**Given records**
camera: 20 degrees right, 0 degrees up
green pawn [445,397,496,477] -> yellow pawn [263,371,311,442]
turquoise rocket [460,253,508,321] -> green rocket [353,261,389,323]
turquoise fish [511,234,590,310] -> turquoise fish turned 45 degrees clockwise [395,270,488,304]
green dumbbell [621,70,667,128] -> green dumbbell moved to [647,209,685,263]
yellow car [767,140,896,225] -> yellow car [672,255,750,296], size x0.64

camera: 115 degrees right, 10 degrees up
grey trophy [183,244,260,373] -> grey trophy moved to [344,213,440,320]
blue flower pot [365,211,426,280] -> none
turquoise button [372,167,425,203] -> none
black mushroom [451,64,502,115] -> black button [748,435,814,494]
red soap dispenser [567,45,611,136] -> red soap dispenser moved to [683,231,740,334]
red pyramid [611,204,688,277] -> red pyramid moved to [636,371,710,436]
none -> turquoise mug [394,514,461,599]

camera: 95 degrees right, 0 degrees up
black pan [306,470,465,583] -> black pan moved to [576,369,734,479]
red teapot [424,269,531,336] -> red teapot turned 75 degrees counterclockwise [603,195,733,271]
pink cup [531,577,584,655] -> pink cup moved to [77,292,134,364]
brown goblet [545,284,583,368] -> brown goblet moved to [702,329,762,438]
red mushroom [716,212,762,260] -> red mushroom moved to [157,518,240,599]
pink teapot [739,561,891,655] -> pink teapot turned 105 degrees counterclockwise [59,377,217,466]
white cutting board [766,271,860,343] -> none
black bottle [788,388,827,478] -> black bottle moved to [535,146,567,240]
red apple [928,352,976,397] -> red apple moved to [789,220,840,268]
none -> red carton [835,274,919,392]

**Work to be completed**
Your reply must contain exactly the lines from the first line of the data through the line holding "red teapot [424,269,531,336]", and nothing more.

**Exercise answer**
camera: 20 degrees right, 0 degrees up
green pawn [445,397,496,477] -> yellow pawn [263,371,311,442]
turquoise rocket [460,253,508,321] -> green rocket [353,261,389,323]
turquoise fish [511,234,590,310] -> turquoise fish turned 45 degrees clockwise [395,270,488,304]
green dumbbell [621,70,667,128] -> green dumbbell moved to [647,209,685,263]
yellow car [767,140,896,225] -> yellow car [672,255,750,296], size x0.64

camera: 115 degrees right, 10 degrees up
grey trophy [183,244,260,373] -> grey trophy moved to [344,213,440,320]
blue flower pot [365,211,426,280] -> none
turquoise button [372,167,425,203] -> none
black mushroom [451,64,502,115] -> black button [748,435,814,494]
red soap dispenser [567,45,611,136] -> red soap dispenser moved to [683,231,740,334]
red pyramid [611,204,688,277] -> red pyramid moved to [636,371,710,436]
none -> turquoise mug [394,514,461,599]

camera: 95 degrees right, 0 degrees up
black pan [306,470,465,583] -> black pan moved to [576,369,734,479]
red teapot [424,269,531,336] -> red teapot turned 75 degrees counterclockwise [603,195,733,271]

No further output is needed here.